→ **WHAT THE TASK REQUIRES**
The response must be a precise copy of the records that follow.

Start of RECORDS SUPPLIED

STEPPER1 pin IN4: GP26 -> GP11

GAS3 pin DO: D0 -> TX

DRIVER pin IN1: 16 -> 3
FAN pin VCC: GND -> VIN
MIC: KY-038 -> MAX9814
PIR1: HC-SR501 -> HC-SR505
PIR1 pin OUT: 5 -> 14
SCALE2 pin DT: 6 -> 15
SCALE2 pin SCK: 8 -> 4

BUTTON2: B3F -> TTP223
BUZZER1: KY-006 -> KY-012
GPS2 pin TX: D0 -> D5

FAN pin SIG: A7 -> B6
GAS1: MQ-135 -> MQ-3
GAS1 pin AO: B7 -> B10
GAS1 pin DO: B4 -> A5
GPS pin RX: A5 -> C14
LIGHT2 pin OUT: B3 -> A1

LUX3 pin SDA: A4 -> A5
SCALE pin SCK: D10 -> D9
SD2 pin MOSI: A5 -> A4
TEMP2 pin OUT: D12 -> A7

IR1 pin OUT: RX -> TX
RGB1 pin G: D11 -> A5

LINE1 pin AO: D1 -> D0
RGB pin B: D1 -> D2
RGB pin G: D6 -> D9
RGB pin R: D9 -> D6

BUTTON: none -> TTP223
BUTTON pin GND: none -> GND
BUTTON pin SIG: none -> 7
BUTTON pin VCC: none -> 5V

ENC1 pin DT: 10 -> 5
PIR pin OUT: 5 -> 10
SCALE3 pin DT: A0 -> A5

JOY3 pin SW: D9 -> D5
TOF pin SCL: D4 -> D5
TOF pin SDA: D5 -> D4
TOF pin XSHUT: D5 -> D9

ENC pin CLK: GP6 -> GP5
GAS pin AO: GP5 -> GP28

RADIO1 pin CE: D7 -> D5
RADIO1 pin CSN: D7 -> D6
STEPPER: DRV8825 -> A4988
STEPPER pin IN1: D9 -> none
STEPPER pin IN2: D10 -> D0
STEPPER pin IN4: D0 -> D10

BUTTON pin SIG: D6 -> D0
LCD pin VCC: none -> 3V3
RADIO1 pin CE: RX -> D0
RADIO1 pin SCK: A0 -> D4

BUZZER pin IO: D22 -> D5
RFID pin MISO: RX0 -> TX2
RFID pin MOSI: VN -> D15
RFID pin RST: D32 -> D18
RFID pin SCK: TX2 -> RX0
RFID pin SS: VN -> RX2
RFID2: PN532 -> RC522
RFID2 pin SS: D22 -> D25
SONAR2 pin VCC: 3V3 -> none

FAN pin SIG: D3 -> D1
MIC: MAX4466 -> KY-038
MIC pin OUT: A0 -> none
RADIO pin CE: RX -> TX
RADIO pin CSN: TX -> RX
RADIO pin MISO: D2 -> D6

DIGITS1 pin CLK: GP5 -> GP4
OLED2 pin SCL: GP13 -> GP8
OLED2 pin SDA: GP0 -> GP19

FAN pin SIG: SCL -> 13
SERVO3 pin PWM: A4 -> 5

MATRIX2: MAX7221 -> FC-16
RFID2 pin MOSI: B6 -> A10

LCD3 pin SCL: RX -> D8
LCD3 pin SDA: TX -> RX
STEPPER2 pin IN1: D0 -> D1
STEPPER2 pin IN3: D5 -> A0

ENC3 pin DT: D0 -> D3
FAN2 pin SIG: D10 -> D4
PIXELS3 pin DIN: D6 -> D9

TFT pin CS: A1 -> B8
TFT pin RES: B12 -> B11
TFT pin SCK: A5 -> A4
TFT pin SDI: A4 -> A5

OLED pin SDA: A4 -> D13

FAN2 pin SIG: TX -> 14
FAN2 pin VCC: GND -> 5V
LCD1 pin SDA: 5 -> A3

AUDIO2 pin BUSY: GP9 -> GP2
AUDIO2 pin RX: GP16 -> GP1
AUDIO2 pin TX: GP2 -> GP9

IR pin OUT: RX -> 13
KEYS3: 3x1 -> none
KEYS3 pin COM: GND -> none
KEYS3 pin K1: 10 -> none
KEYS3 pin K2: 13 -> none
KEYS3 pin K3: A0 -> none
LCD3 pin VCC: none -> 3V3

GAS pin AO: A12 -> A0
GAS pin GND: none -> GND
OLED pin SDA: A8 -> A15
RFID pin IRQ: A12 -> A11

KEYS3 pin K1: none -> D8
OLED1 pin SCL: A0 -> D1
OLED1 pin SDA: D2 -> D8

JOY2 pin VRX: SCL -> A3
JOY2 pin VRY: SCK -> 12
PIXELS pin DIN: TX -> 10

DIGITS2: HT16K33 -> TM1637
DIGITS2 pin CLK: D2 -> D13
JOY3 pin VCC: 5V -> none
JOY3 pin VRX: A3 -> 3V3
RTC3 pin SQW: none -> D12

End of RECORDS SUPPLIED

→ **RESPONSE BOX**
STEPPER1 pin IN4: GP26 -> GP11

GAS3 pin DO: D0 -> TX

DRIVER pin IN1: 16 -> 3
FAN pin VCC: GND -> VIN
MIC: KY-038 -> MAX9814
PIR1: HC-SR501 -> HC-SR505
PIR1 pin OUT: 5 -> 14
SCALE2 pin DT: 6 -> 15
SCALE2 pin SCK: 8 -> 4

BUTTON2: B3F -> TTP223
BUZZER1: KY-006 -> KY-012
GPS2 pin TX: D0 -> D5

FAN pin SIG: A7 -> B6
GAS1: MQ-135 -> MQ-3
GAS1 pin AO: B7 -> B10
GAS1 pin DO: B4 -> A5
GPS pin RX: A5 -> C14
LIGHT2 pin OUT: B3 -> A1

LUX3 pin SDA: A4 -> A5
SCALE pin SCK: D10 -> D9
SD2 pin MOSI: A5 -> A4
TEMP2 pin OUT: D12 -> A7

IR1 pin OUT: RX -> TX
RGB1 pin G: D11 -> A5

LINE1 pin AO: D1 -> D0
RGB pin B: D1 -> D2
RGB pin G: D6 -> D9
RGB pin R: D9 -> D6

BUTTON: none -> TTP223
BUTTON pin GND: none -> GND
BUTTON pin SIG: none -> 7
BUTTON pin VCC: none -> 5V

ENC1 pin DT: 10 -> 5
PIR pin OUT: 5 -> 10
SCALE3 pin DT: A0 -> A5

JOY3 pin SW: D9 -> D5
TOF pin SCL: D4 -> D5
TOF pin SDA: D5 -> D4
TOF pin XSHUT: D5 -> D9

ENC pin CLK: GP6 -> GP5
GAS pin AO: GP5 -> GP28

RADIO1 pin CE: D7 -> D5
RADIO1 pin CSN: D7 -> D6
STEPPER: DRV8825 -> A4988
STEPPER pin IN1: D9 -> none
STEPPER pin IN2: D10 -> D0
STEPPER pin IN4: D0 -> D10

BUTTON pin SIG: D6 -> D0
LCD pin VCC: none -> 3V3
RADIO1 pin CE: RX -> D0
RADIO1 pin SCK: A0 -> D4

BUZZER pin IO: D22 -> D5
RFID pin MISO: RX0 -> TX2
RFID pin MOSI: VN -> D15
RFID pin RST: D32 -> D18
RFID pin SCK: TX2 -> RX0
RFID pin SS: VN -> RX2
RFID2: PN532 -> RC522
RFID2 pin SS: D22 -> D25
SONAR2 pin VCC: 3V3 -> none

FAN pin SIG: D3 -> D1
MIC: MAX4466 -> KY-038
MIC pin OUT: A0 -> none
RADIO pin CE: RX -> TX
RADIO pin CSN: TX -> RX
RADIO pin MISO: D2 -> D6

DIGITS1 pin CLK: GP5 -> GP4
OLED2 pin SCL: GP13 -> GP8
OLED2 pin SDA: GP0 -> GP19

FAN pin SIG: SCL -> 13
SERVO3 pin PWM: A4 -> 5

MATRIX2: MAX7221 -> FC-16
RFID2 pin MOSI: B6 -> A10

LCD3 pin SCL: RX -> D8
LCD3 pin SDA: TX -> RX
STEPPER2 pin IN1: D0 -> D1
STEPPER2 pin IN3: D5 -> A0

ENC3 pin DT: D0 -> D3
FAN2 pin SIG: D10 -> D4
PIXELS3 pin DIN: D6 -> D9

TFT pin CS: A1 -> B8
TFT pin RES: B12 -> B11
TFT pin SCK: A5 -> A4
TFT pin SDI: A4 -> A5

OLED pin SDA: A4 -> D13

FAN2 pin SIG: TX -> 14
FAN2 pin VCC: GND -> 5V
LCD1 pin SDA: 5 -> A3

AUDIO2 pin BUSY: GP9 -> GP2
AUDIO2 pin RX: GP16 -> GP1
AUDIO2 pin TX: GP2 -> GP9

IR pin OUT: RX -> 13
KEYS3: 3x1 -> none
KEYS3 pin COM: GND -> none
KEYS3 pin K1: 10 -> none
KEYS3 pin K2: 13 -> none
KEYS3 pin K3: A0 -> none
LCD3 pin VCC: none -> 3V3

GAS pin AO: A12 -> A0
GAS pin GND: none -> GND
OLED pin SDA: A8 -> A15
RFID pin IRQ: A12 -> A11

KEYS3 pin K1: none -> D8
OLED1 pin SCL: A0 -> D1
OLED1 pin SDA: D2 -> D8

JOY2 pin VRX: SCL -> A3
JOY2 pin VRY: SCK -> 12
PIXELS pin DIN: TX -> 10

DIGITS2: HT16K33 -> TM1637
DIGITS2 pin CLK: D2 -> D13
JOY3 pin VCC: 5V -> none
JOY3 pin VRX: A3 -> 3V3
RTC3 pin SQW: none -> D12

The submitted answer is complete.